= PROVIDED ENTRIES =
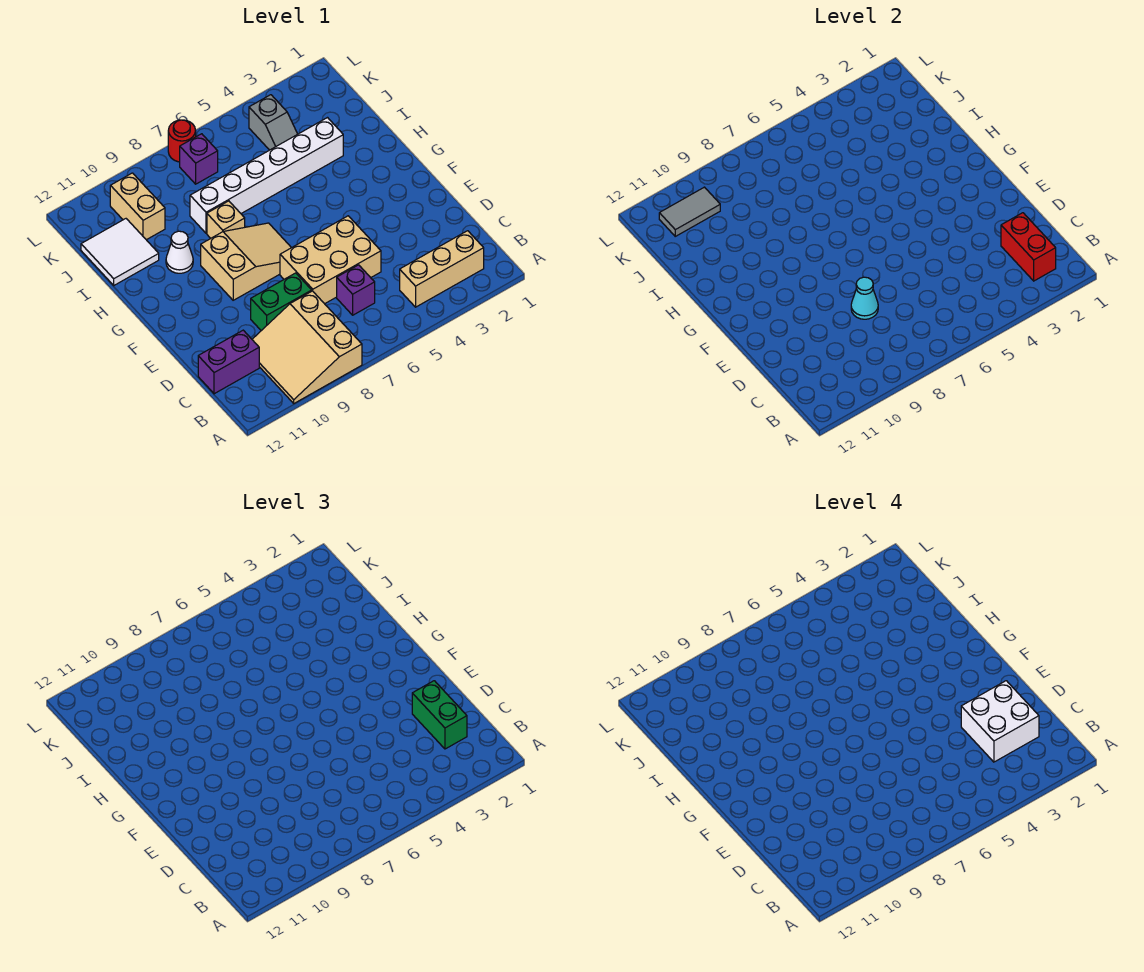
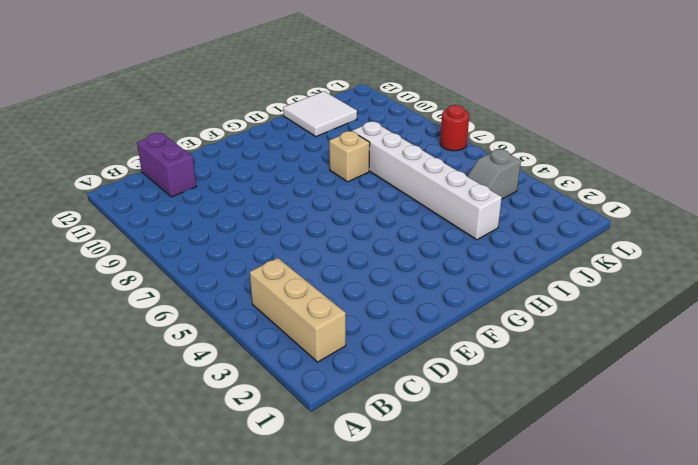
none -> tan slope A8:C10 level 1 top 8
none -> purple brick C6 level 1
none -> tan brick D5:E7 level 1

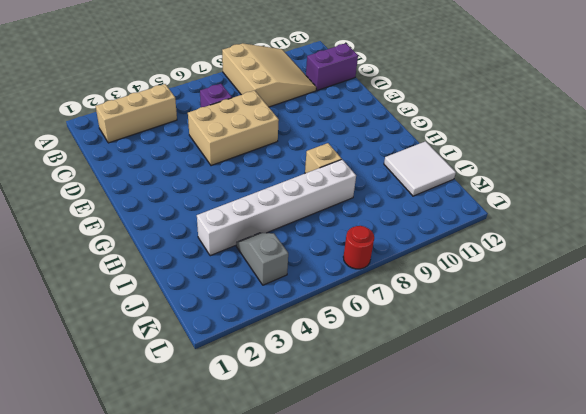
none -> green brick D8:D9 level 1
none -> tan slope F7:G9 level 1 top 9
none -> white cone H10 level 1

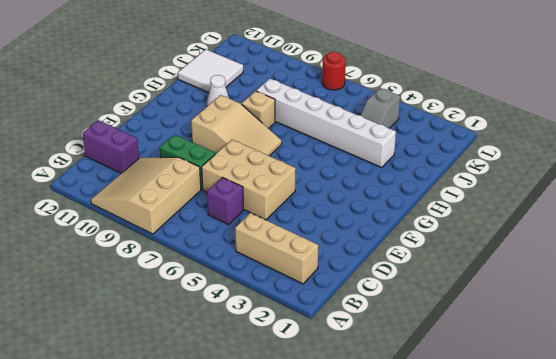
none -> tan brick J10:K10 level 1
none -> purple brick K7 level 1
none -> red brick B2:C2 level 2

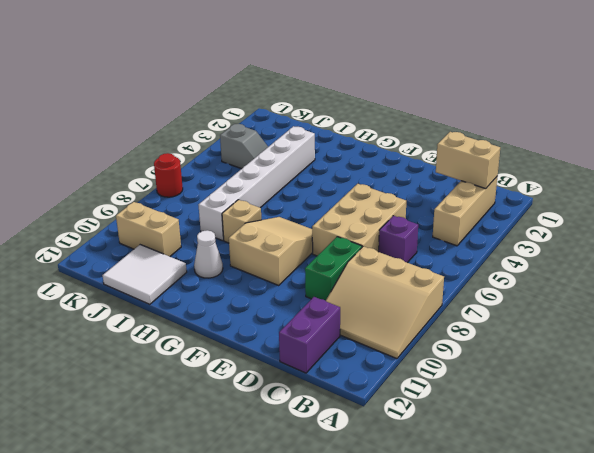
tan brick B2:C2 level 2 -> red brick B2:C2 level 2
none -> purple brick K7 level 1
none -> cyan cone D8 level 2
none -> grey tile K10:K11 level 2

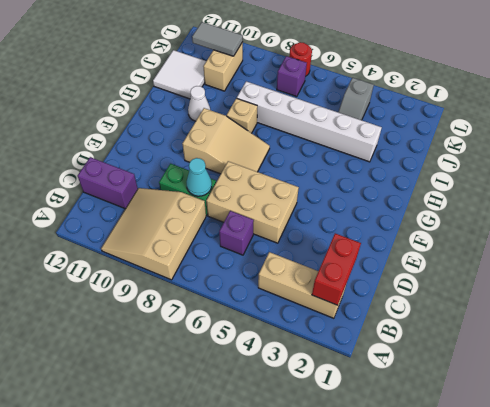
none -> green brick C2:D2 level 3
none -> white brick C2:D3 level 4

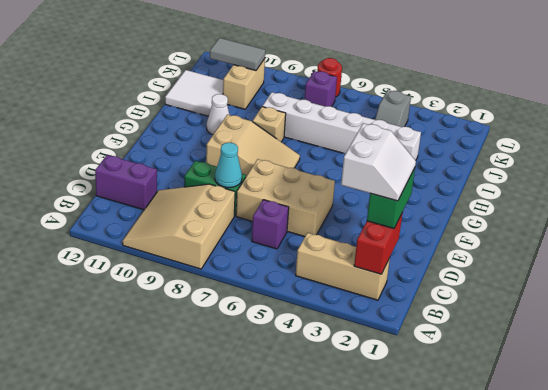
white slope C2:D3 level 4 top 3 -> white brick C2:D3 level 4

= TASK PROMPT =
Give back the whole listing exactly, without pictures.

= RESPONSE TO THE TASK =
none -> tan slope A8:C10 level 1 top 8
none -> purple brick C6 level 1
none -> tan brick D5:E7 level 1

none -> green brick D8:D9 level 1
none -> tan slope F7:G9 level 1 top 9
none -> white cone H10 level 1

none -> tan brick J10:K10 level 1
none -> purple brick K7 level 1
none -> red brick B2:C2 level 2

tan brick B2:C2 level 2 -> red brick B2:C2 level 2
none -> purple brick K7 level 1
none -> cyan cone D8 level 2
none -> grey tile K10:K11 level 2

none -> green brick C2:D2 level 3
none -> white brick C2:D3 level 4

white slope C2:D3 level 4 top 3 -> white brick C2:D3 level 4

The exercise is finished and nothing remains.